Version difference data:
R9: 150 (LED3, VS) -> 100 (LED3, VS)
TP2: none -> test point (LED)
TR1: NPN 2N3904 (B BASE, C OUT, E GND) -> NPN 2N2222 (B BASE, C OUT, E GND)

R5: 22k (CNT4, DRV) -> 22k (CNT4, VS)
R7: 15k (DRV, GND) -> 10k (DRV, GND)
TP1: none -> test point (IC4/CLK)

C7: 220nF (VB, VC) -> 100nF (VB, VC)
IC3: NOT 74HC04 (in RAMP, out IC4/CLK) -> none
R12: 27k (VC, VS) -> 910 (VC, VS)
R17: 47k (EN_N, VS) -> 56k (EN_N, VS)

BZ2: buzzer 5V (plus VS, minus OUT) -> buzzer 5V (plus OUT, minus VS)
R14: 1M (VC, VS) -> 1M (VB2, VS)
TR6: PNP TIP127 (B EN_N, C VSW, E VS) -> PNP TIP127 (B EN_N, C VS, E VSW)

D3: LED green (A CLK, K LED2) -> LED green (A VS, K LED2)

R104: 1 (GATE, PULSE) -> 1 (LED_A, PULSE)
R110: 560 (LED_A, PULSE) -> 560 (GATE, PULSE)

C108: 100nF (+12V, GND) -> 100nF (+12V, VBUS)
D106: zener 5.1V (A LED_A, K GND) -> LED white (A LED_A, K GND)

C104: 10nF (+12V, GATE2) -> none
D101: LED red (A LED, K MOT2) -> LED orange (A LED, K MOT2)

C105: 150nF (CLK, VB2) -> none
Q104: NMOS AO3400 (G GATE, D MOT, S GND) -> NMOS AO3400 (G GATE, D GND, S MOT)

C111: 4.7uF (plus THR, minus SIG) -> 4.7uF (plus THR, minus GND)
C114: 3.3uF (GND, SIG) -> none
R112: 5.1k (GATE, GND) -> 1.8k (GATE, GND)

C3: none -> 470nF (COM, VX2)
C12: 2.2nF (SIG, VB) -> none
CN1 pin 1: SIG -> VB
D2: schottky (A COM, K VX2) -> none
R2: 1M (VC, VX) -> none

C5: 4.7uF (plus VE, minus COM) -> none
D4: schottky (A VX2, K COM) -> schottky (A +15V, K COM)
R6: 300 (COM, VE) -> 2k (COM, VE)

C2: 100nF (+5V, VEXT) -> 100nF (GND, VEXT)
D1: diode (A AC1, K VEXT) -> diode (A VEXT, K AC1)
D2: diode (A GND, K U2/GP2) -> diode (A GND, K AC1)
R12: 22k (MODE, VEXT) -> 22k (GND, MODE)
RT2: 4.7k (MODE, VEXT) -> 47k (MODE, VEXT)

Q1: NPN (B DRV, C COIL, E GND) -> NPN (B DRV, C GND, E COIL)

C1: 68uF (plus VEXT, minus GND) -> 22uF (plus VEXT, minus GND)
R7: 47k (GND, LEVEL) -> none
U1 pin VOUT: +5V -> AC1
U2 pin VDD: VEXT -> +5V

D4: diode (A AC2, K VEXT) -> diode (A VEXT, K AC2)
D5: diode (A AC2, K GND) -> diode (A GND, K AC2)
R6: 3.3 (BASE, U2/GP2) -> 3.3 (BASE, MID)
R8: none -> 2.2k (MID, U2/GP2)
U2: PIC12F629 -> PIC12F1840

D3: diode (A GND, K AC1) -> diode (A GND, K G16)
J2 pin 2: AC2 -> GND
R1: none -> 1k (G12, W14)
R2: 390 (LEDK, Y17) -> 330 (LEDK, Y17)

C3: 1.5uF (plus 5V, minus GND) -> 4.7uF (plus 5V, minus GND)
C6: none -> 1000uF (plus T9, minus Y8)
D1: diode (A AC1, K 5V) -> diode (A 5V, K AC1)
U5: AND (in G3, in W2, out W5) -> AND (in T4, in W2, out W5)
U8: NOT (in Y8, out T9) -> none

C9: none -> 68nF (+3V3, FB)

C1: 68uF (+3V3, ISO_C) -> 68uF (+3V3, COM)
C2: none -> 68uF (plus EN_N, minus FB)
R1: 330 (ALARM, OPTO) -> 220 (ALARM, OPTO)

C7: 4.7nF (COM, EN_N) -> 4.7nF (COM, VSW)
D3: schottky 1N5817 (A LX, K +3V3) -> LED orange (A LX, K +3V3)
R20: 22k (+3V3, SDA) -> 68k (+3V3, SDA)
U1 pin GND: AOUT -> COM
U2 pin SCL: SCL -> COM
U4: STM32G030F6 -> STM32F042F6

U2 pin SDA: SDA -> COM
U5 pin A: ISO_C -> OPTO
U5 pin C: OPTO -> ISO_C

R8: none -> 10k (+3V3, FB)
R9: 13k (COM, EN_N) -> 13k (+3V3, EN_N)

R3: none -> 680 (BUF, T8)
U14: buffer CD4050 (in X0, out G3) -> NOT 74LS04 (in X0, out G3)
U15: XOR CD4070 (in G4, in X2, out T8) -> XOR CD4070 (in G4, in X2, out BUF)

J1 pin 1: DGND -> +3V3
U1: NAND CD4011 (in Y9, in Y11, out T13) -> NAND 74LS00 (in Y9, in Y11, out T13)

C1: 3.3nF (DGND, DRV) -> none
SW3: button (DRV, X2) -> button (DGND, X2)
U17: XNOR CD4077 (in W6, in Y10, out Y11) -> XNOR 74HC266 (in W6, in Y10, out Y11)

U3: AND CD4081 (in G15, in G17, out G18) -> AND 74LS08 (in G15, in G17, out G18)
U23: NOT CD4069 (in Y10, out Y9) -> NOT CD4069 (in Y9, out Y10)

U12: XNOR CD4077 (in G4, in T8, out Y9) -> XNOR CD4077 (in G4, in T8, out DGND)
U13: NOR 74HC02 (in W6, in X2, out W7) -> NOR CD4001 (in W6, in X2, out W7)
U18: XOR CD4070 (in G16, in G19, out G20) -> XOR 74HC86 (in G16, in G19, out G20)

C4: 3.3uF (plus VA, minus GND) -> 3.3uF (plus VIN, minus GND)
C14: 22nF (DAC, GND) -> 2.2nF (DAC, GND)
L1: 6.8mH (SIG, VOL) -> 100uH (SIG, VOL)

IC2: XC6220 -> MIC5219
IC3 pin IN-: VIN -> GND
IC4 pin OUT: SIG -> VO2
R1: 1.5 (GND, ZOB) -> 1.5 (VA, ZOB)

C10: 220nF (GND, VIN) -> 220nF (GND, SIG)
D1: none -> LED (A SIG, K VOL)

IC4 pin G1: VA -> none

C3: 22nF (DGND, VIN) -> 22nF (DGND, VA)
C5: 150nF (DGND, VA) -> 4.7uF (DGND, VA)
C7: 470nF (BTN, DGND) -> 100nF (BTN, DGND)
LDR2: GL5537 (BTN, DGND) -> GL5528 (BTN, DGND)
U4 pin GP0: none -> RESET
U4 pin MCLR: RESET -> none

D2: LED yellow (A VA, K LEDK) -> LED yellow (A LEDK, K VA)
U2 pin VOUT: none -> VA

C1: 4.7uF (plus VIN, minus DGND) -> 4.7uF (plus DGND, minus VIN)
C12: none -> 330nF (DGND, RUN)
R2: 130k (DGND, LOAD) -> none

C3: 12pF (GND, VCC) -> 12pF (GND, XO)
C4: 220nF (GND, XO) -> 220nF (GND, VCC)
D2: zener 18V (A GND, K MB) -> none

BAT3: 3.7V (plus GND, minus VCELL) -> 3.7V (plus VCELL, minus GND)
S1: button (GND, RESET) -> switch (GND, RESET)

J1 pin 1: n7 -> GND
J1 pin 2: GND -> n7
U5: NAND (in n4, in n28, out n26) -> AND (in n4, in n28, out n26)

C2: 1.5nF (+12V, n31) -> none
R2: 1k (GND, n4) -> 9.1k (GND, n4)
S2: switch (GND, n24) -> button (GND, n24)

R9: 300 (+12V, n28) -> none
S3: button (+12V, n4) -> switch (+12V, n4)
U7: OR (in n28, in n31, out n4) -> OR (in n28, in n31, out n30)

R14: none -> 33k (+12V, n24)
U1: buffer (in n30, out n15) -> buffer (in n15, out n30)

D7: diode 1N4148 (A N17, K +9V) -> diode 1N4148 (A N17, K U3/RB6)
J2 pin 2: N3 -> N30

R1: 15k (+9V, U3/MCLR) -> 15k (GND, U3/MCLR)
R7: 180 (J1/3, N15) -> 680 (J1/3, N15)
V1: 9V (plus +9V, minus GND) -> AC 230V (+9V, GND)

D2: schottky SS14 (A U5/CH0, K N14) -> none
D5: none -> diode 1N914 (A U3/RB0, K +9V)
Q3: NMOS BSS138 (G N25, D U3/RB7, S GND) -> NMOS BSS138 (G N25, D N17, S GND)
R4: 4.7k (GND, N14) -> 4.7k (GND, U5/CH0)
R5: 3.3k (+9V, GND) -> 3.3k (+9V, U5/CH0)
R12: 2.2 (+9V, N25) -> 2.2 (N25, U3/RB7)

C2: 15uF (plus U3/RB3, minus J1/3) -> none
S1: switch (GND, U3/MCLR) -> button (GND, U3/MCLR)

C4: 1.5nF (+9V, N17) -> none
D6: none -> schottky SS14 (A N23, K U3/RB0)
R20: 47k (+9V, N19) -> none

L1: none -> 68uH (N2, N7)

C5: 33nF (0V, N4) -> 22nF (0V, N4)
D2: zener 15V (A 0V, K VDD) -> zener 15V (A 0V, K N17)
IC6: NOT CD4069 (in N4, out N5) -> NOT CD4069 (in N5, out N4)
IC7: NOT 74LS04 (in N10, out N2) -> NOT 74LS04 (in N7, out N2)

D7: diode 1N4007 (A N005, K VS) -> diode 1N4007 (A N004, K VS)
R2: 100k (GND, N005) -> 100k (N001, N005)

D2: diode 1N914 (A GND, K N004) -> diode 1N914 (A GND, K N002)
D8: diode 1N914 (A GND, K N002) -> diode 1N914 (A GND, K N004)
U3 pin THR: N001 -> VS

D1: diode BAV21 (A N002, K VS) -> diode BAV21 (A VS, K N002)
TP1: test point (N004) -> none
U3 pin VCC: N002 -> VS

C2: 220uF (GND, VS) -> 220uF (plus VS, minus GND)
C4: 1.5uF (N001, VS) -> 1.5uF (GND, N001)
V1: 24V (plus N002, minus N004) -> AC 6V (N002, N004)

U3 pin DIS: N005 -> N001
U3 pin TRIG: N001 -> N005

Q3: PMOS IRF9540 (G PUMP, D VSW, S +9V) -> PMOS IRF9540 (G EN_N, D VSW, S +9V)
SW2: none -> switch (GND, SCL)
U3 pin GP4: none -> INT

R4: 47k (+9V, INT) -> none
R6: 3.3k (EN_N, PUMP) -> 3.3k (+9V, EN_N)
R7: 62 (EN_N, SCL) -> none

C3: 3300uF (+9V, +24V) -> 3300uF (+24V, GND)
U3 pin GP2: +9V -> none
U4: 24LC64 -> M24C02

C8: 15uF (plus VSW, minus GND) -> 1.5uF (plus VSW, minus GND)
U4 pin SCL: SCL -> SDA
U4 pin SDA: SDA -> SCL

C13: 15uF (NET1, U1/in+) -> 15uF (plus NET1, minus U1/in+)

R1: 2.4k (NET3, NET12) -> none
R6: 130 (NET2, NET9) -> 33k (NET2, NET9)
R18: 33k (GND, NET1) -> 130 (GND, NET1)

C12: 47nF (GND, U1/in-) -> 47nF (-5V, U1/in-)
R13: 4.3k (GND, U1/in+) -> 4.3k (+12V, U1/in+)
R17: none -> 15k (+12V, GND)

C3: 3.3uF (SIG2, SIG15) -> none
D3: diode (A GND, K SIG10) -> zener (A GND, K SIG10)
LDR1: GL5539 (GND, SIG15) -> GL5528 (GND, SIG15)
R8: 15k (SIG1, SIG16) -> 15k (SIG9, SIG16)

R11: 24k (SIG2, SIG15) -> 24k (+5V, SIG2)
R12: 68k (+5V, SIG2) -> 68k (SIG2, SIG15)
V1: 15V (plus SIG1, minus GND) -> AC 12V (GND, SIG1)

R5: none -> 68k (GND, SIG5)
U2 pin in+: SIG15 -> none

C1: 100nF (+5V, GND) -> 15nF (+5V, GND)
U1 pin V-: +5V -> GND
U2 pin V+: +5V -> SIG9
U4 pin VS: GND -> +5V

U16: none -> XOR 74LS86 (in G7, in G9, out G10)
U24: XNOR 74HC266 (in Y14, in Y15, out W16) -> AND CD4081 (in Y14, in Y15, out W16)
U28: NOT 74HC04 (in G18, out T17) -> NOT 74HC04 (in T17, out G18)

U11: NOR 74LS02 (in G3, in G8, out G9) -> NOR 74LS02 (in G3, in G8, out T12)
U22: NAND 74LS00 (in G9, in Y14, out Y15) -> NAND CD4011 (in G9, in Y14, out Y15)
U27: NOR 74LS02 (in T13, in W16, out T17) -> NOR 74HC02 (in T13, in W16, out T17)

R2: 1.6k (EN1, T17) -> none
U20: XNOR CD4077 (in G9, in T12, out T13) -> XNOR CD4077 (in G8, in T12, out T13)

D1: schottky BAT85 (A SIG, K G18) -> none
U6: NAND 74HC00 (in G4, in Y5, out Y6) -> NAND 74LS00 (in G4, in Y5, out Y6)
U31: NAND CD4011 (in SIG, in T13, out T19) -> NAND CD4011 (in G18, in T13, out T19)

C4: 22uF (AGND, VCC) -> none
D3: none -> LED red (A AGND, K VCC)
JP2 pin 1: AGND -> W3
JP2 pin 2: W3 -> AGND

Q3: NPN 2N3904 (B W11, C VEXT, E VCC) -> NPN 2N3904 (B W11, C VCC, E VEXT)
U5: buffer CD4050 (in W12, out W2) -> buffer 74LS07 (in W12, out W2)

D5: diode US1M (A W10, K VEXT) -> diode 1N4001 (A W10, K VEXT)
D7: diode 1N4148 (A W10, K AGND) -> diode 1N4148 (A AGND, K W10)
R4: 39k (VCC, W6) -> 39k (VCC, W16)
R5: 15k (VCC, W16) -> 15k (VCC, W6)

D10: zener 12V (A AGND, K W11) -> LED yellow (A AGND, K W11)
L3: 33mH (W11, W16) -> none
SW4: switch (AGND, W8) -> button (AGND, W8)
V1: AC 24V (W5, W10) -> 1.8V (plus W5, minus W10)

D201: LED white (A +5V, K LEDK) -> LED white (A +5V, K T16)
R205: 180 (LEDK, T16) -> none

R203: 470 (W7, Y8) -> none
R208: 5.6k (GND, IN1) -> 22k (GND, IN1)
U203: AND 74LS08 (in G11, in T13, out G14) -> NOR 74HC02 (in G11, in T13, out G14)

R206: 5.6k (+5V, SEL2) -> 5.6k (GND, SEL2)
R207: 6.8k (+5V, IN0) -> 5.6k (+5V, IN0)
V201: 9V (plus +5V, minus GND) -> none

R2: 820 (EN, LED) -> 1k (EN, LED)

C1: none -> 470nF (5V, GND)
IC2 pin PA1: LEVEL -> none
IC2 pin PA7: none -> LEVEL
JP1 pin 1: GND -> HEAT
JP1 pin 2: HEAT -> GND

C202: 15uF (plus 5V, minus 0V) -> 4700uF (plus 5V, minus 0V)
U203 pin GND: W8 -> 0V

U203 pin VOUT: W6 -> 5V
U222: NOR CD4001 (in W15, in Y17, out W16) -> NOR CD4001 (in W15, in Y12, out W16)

About this task – Please give back, exactly as it stands above, the stretch from the line with "U17: XNOR CD4077" through the line with "R2: 1k (GND, n4) -> 9.1k (GND, n4)", and no line outside it.

Answer space –
U17: XNOR CD4077 (in W6, in Y10, out Y11) -> XNOR 74HC266 (in W6, in Y10, out Y11)

U3: AND CD4081 (in G15, in G17, out G18) -> AND 74LS08 (in G15, in G17, out G18)
U23: NOT CD4069 (in Y10, out Y9) -> NOT CD4069 (in Y9, out Y10)

U12: XNOR CD4077 (in G4, in T8, out Y9) -> XNOR CD4077 (in G4, in T8, out DGND)
U13: NOR 74HC02 (in W6, in X2, out W7) -> NOR CD4001 (in W6, in X2, out W7)
U18: XOR CD4070 (in G16, in G19, out G20) -> XOR 74HC86 (in G16, in G19, out G20)

C4: 3.3uF (plus VA, minus GND) -> 3.3uF (plus VIN, minus GND)
C14: 22nF (DAC, GND) -> 2.2nF (DAC, GND)
L1: 6.8mH (SIG, VOL) -> 100uH (SIG, VOL)

IC2: XC6220 -> MIC5219
IC3 pin IN-: VIN -> GND
IC4 pin OUT: SIG -> VO2
R1: 1.5 (GND, ZOB) -> 1.5 (VA, ZOB)

C10: 220nF (GND, VIN) -> 220nF (GND, SIG)
D1: none -> LED (A SIG, K VOL)

IC4 pin G1: VA -> none

C3: 22nF (DGND, VIN) -> 22nF (DGND, VA)
C5: 150nF (DGND, VA) -> 4.7uF (DGND, VA)
C7: 470nF (BTN, DGND) -> 100nF (BTN, DGND)
LDR2: GL5537 (BTN, DGND) -> GL5528 (BTN, DGND)
U4 pin GP0: none -> RESET
U4 pin MCLR: RESET -> none

D2: LED yellow (A VA, K LEDK) -> LED yellow (A LEDK, K VA)
U2 pin VOUT: none -> VA

C1: 4.7uF (plus VIN, minus DGND) -> 4.7uF (plus DGND, minus VIN)
C12: none -> 330nF (DGND, RUN)
R2: 130k (DGND, LOAD) -> none

C3: 12pF (GND, VCC) -> 12pF (GND, XO)
C4: 220nF (GND, XO) -> 220nF (GND, VCC)
D2: zener 18V (A GND, K MB) -> none

BAT3: 3.7V (plus GND, minus VCELL) -> 3.7V (plus VCELL, minus GND)
S1: button (GND, RESET) -> switch (GND, RESET)

J1 pin 1: n7 -> GND
J1 pin 2: GND -> n7
U5: NAND (in n4, in n28, out n26) -> AND (in n4, in n28, out n26)

C2: 1.5nF (+12V, n31) -> none
R2: 1k (GND, n4) -> 9.1k (GND, n4)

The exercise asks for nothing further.